Check every line of the data and copy the ones where "docx" appears.
━━━━━ Available data
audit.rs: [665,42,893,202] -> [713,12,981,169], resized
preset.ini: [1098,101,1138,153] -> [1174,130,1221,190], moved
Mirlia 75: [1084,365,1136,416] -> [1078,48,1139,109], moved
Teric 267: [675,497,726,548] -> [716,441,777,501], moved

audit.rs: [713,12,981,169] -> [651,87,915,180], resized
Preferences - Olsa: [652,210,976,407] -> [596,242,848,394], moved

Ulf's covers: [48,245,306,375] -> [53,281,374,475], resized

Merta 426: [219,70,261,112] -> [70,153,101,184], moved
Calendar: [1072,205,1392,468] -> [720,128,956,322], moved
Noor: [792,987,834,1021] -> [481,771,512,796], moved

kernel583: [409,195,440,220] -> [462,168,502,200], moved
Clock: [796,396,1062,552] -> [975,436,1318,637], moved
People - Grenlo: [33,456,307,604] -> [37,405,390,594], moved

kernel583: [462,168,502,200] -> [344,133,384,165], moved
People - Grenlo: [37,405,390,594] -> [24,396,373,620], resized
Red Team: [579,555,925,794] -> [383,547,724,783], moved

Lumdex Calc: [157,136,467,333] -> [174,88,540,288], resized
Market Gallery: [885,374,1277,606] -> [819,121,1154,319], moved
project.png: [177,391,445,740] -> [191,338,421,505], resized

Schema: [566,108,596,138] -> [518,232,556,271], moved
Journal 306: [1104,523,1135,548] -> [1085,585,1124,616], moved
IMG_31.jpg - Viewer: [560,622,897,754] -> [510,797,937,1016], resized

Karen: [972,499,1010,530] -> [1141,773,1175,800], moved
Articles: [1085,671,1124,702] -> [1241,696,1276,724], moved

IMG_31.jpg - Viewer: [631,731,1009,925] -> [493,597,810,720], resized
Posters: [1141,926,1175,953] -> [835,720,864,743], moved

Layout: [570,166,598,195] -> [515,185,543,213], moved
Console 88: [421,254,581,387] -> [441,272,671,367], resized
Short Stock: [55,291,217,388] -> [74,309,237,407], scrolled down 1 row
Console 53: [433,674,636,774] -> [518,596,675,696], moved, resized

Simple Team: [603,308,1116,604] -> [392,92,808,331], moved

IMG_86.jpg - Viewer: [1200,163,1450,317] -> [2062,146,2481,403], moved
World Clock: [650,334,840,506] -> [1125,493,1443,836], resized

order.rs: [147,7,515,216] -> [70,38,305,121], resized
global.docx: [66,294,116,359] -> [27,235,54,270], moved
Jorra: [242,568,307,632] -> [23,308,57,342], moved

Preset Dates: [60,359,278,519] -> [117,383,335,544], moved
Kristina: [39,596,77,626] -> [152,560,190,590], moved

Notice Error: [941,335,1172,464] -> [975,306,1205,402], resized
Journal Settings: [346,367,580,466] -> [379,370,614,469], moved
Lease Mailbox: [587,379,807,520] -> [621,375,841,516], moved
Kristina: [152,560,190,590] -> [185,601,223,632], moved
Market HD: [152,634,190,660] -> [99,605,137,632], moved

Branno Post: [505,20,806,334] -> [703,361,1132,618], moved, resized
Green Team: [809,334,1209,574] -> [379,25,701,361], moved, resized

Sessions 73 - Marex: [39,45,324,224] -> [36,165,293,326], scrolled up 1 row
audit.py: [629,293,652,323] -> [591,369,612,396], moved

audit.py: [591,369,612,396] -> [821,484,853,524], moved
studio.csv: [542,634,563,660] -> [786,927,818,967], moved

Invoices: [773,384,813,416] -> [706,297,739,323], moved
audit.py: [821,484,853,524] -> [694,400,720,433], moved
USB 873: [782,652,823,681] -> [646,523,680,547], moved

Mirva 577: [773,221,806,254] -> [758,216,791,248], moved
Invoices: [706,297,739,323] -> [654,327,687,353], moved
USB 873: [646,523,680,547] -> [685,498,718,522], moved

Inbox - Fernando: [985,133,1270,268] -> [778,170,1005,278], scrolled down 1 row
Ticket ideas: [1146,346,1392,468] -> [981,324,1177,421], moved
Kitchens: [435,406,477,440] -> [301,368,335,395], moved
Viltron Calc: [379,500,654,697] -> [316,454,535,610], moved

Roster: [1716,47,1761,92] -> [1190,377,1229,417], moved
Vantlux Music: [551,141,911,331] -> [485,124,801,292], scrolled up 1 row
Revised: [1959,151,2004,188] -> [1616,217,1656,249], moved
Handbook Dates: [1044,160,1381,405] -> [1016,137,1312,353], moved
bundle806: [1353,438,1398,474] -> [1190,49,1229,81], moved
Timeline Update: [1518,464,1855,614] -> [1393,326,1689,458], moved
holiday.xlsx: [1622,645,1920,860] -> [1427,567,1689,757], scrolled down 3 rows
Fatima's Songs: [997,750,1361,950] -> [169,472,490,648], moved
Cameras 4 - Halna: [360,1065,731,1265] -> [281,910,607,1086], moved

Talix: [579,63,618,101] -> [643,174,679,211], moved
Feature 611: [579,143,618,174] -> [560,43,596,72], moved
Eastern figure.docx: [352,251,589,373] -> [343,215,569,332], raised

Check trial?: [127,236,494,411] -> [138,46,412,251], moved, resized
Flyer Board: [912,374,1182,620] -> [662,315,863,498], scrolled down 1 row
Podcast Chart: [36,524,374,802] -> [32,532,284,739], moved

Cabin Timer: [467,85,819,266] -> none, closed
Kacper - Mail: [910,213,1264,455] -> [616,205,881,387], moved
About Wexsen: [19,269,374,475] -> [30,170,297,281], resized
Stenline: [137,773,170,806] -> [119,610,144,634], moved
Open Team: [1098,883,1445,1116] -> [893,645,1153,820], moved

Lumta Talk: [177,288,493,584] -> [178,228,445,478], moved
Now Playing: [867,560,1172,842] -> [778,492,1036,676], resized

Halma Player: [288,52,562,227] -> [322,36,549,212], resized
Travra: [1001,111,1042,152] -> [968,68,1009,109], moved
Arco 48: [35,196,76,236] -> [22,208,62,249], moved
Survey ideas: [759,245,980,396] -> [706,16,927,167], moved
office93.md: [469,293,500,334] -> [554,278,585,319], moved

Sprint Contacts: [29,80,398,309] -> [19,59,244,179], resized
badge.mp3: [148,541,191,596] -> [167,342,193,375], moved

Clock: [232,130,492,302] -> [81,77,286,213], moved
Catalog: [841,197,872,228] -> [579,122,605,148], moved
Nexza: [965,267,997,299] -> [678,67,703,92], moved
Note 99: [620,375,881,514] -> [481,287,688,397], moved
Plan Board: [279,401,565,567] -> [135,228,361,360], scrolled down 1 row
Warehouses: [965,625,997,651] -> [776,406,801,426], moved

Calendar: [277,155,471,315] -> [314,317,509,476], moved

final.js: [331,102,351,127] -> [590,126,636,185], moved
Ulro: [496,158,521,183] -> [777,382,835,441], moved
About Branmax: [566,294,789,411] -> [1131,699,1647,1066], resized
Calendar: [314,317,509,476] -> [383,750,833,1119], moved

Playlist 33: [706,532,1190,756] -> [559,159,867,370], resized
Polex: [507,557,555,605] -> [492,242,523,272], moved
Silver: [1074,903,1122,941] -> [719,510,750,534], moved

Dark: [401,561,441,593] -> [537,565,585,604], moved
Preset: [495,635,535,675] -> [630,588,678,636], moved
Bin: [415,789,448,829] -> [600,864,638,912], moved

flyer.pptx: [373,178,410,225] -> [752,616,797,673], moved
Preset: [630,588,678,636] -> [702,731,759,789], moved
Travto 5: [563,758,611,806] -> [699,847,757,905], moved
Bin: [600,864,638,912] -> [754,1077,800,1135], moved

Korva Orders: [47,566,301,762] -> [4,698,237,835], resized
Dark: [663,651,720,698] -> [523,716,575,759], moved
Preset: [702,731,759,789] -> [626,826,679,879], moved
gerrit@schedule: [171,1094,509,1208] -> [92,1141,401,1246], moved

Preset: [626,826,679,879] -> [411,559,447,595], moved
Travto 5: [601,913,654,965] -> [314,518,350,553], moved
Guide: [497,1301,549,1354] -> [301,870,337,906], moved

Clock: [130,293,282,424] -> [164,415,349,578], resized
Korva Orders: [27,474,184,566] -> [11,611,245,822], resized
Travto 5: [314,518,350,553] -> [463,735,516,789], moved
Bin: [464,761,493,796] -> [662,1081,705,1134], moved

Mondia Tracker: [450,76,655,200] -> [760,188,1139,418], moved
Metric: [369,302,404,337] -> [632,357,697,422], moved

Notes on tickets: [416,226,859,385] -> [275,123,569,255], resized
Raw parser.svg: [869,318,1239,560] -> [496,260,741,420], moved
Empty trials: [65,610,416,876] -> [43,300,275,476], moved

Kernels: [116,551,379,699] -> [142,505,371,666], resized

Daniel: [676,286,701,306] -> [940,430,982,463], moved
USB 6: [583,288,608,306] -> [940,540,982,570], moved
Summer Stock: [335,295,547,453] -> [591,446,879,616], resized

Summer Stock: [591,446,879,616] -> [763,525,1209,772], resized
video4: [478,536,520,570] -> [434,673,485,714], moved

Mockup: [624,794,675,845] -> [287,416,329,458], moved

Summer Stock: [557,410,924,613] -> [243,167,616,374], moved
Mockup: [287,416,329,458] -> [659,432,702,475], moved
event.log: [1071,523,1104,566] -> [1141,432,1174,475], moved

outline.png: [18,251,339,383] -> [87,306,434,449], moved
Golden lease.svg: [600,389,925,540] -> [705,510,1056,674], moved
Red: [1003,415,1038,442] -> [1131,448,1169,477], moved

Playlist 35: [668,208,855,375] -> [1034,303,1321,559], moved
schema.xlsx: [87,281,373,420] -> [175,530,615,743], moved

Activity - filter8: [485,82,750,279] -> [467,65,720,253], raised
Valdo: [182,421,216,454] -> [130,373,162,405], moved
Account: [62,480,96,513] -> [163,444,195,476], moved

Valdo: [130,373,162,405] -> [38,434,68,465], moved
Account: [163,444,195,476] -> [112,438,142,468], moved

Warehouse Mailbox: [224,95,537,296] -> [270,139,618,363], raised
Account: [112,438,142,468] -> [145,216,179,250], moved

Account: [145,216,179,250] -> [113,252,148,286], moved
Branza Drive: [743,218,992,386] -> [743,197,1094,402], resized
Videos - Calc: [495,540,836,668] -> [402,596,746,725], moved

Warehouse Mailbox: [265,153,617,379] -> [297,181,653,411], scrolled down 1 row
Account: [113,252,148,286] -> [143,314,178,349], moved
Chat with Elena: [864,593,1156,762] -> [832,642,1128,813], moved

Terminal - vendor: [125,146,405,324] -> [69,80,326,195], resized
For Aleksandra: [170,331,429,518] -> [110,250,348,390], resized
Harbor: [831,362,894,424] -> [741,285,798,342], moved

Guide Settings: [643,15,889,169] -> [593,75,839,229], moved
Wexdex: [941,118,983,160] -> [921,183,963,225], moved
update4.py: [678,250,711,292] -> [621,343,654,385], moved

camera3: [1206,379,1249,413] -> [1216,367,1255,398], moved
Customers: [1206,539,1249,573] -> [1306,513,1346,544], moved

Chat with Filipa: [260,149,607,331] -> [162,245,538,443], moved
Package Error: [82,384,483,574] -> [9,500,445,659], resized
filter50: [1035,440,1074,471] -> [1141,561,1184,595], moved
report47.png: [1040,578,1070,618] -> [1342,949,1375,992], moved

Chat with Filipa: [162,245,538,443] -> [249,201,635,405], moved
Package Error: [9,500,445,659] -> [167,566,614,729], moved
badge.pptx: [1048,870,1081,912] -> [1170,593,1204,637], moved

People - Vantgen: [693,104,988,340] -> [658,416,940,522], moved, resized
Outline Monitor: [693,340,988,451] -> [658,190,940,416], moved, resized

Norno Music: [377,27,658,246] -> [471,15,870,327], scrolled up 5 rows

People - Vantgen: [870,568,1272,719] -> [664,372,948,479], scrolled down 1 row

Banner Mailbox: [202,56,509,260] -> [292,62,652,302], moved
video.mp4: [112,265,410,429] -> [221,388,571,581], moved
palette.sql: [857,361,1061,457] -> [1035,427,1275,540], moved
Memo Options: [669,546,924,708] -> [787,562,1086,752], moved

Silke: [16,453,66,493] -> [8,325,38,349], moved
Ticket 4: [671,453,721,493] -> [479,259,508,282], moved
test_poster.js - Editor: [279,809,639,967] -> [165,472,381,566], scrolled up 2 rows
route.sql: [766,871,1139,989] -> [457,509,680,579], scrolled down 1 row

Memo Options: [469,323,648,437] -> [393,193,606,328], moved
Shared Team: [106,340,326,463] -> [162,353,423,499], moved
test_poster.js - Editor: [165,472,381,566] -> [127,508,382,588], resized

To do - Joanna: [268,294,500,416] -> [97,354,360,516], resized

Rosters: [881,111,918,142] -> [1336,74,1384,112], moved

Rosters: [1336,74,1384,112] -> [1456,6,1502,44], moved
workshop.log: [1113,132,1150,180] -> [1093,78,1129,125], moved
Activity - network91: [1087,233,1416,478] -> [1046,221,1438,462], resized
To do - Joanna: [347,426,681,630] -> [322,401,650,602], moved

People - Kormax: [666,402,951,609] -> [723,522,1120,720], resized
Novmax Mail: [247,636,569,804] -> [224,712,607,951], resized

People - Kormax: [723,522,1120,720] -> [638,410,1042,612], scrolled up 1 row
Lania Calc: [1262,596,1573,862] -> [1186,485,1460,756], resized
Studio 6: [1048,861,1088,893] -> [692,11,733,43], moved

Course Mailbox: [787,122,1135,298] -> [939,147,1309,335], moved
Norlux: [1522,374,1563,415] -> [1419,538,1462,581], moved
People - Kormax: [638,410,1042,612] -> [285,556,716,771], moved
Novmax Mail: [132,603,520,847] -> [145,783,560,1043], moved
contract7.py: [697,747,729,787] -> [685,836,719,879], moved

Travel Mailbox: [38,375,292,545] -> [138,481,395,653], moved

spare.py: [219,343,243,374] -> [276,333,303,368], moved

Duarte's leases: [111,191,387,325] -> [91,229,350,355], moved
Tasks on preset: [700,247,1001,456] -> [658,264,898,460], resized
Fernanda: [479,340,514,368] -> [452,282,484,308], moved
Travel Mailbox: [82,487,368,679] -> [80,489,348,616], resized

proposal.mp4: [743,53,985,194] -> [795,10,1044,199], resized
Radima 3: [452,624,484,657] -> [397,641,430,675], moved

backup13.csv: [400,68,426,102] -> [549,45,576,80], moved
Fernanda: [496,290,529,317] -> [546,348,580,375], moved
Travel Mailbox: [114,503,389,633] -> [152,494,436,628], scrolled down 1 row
━━━━━━━━━━
> **Written response**:
global.docx: [66,294,116,359] -> [27,235,54,270], moved
Eastern figure.docx: [352,251,589,373] -> [343,215,569,332], raised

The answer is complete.